◆ WHAT IS NEEDED: Go through the listing and return every line with "grey" in it.

◆ MATERIAL SUPPLIED:
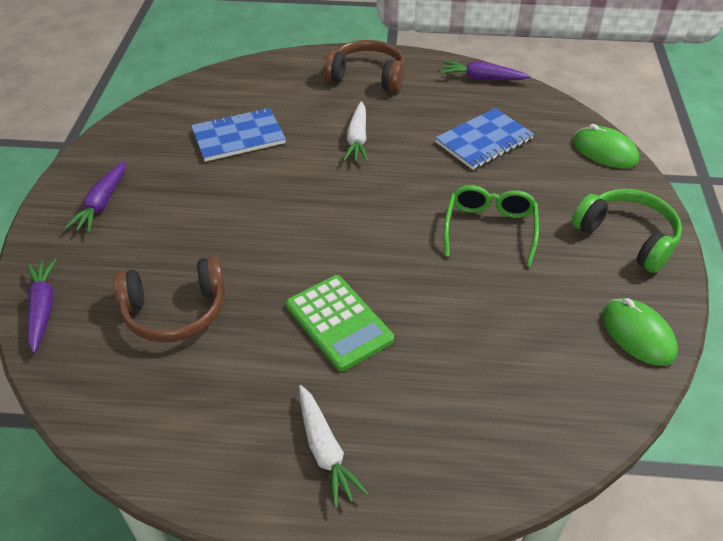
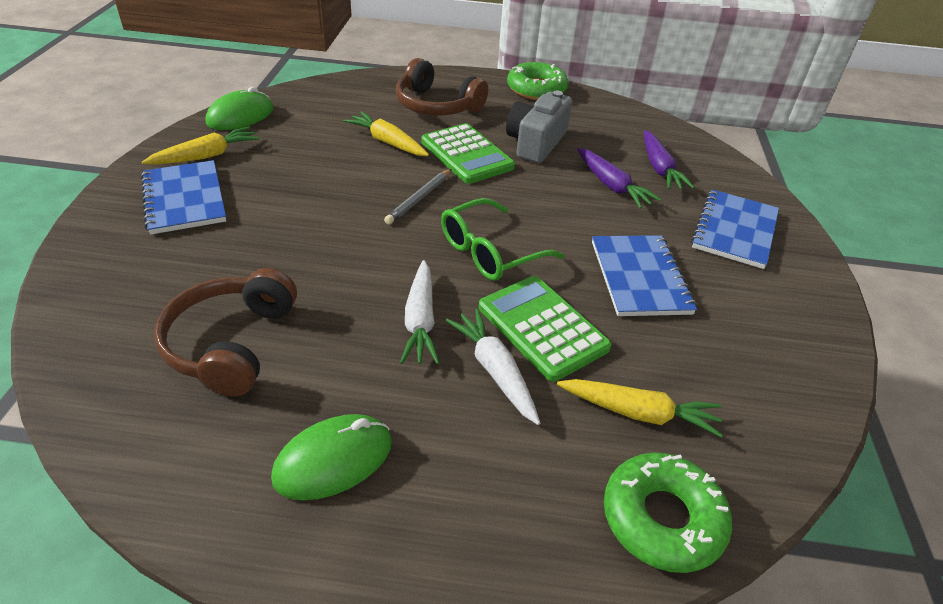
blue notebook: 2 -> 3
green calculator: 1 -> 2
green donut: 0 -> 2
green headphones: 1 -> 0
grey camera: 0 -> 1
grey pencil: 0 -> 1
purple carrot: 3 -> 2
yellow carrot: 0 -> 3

...

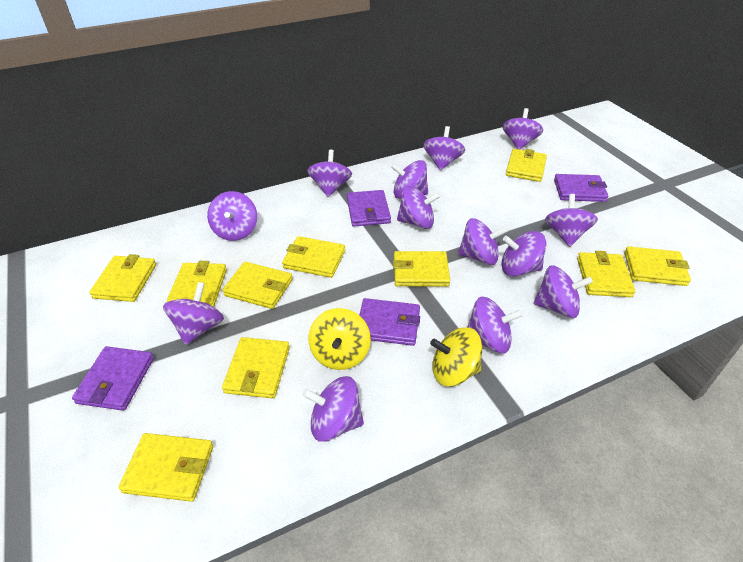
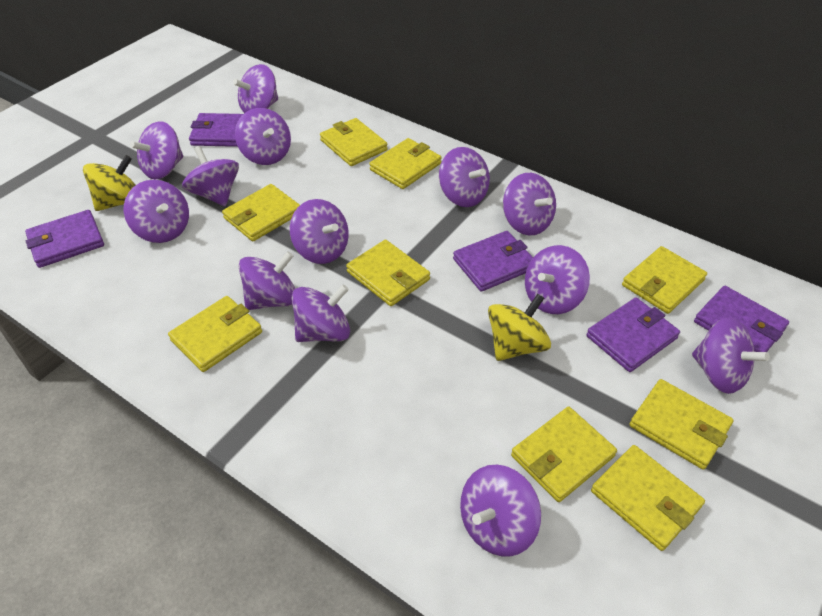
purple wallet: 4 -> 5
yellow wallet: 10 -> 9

---

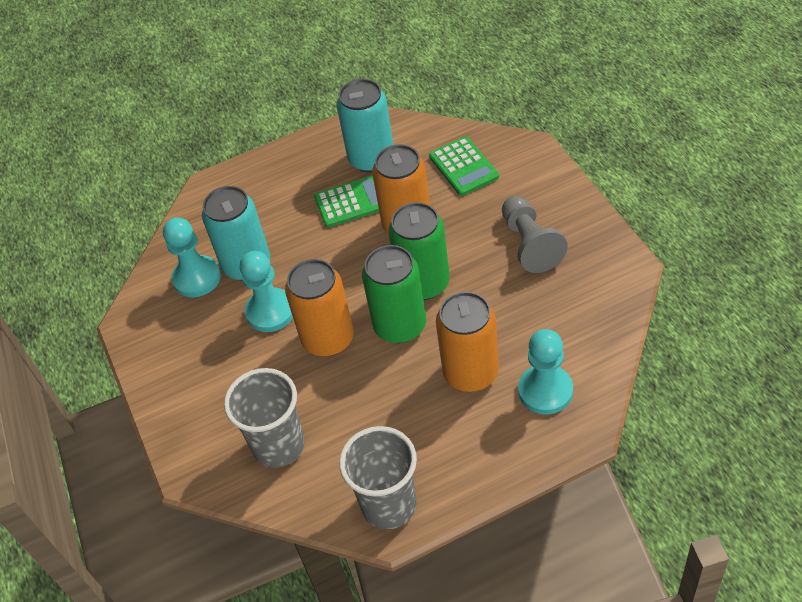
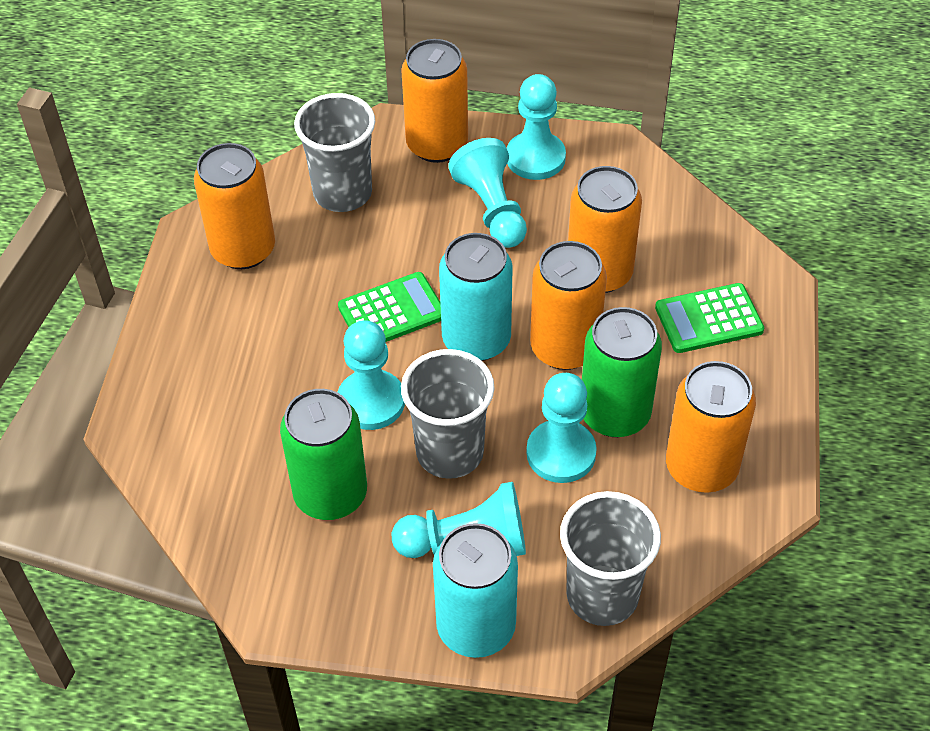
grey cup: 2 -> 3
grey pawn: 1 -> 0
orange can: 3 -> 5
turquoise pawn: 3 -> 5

◆ TASK ANSWER:
grey camera: 0 -> 1
grey pencil: 0 -> 1
grey cup: 2 -> 3
grey pawn: 1 -> 0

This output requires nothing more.